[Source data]
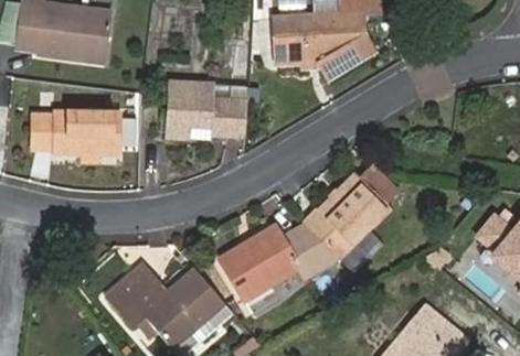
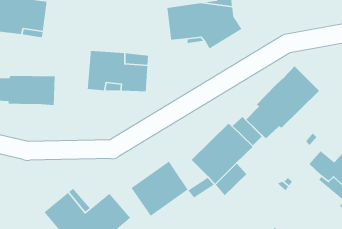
building: none -> [246,65,320,139]
building: [287,225,331,266] -> none

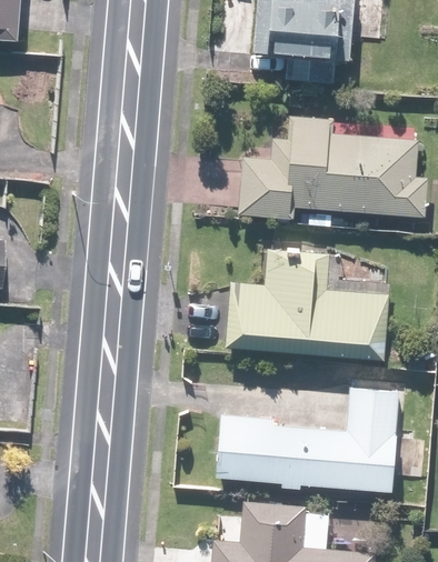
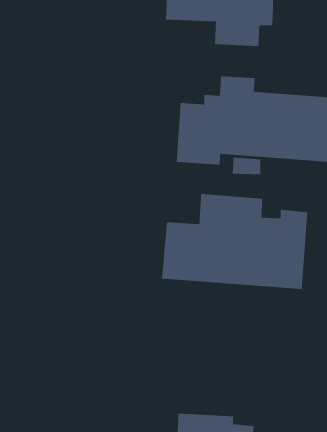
building: [215,387,399,491] -> none

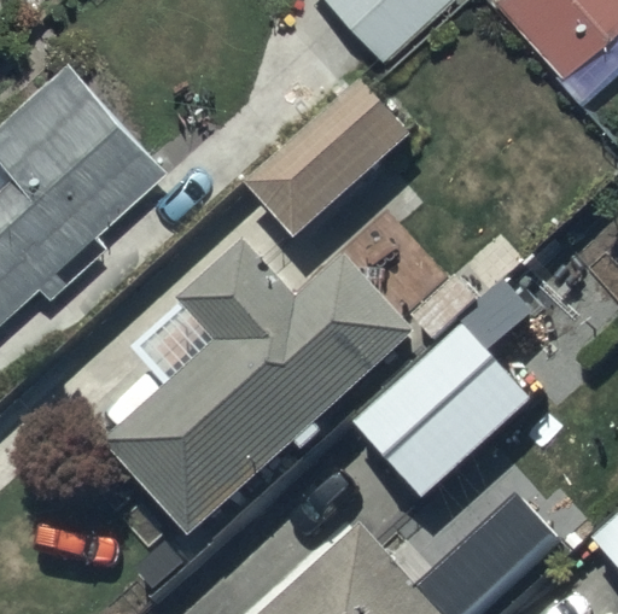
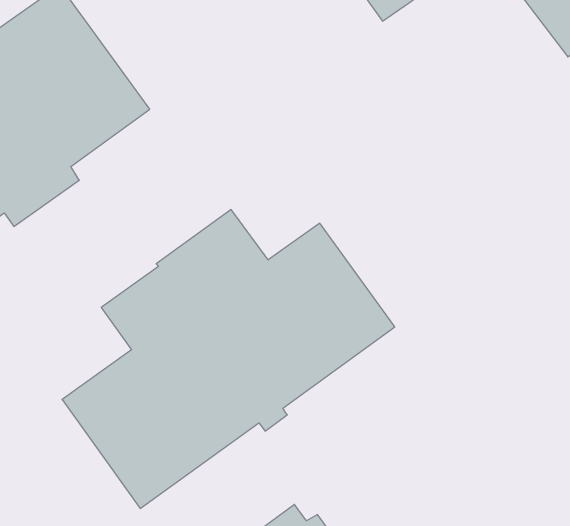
building: [243,76,412,240] -> none
building: [351,279,534,498] -> none

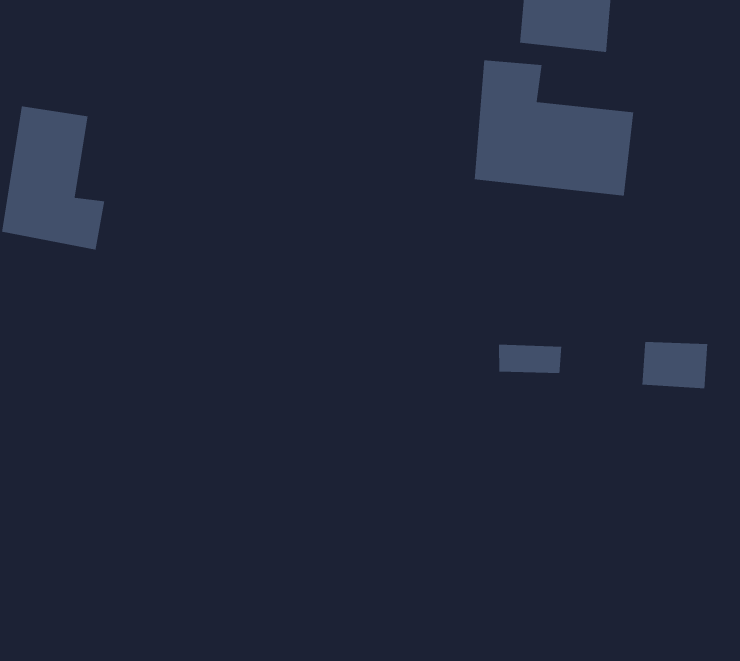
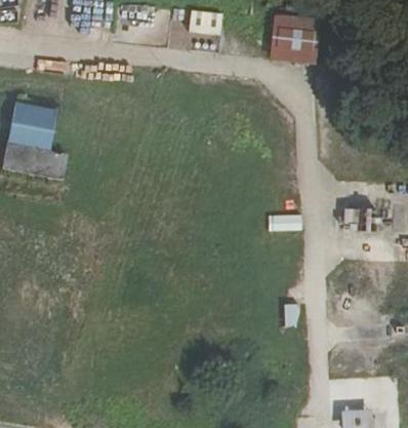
building: [474,60,634,196] -> none

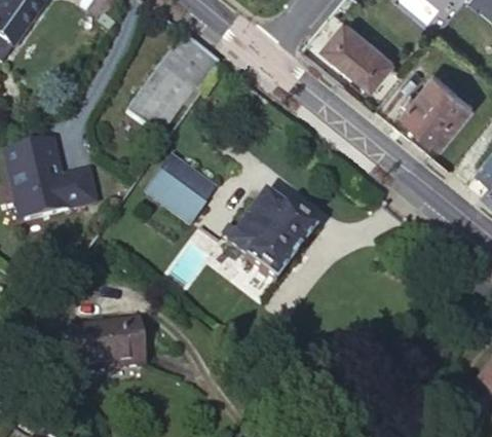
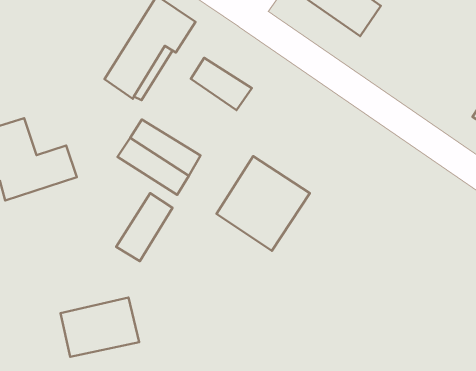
building: [404,69,477,141] -> none
building: none -> [191,58,252,110]
building: none -> [116,193,172,261]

- Problem requirements:
The records above are to be repeated word for word, with the pictures omitted.

- Exercise answer:
building: none -> [246,65,320,139]
building: [287,225,331,266] -> none

building: [215,387,399,491] -> none

building: [243,76,412,240] -> none
building: [351,279,534,498] -> none

building: [474,60,634,196] -> none

building: [404,69,477,141] -> none
building: none -> [191,58,252,110]
building: none -> [116,193,172,261]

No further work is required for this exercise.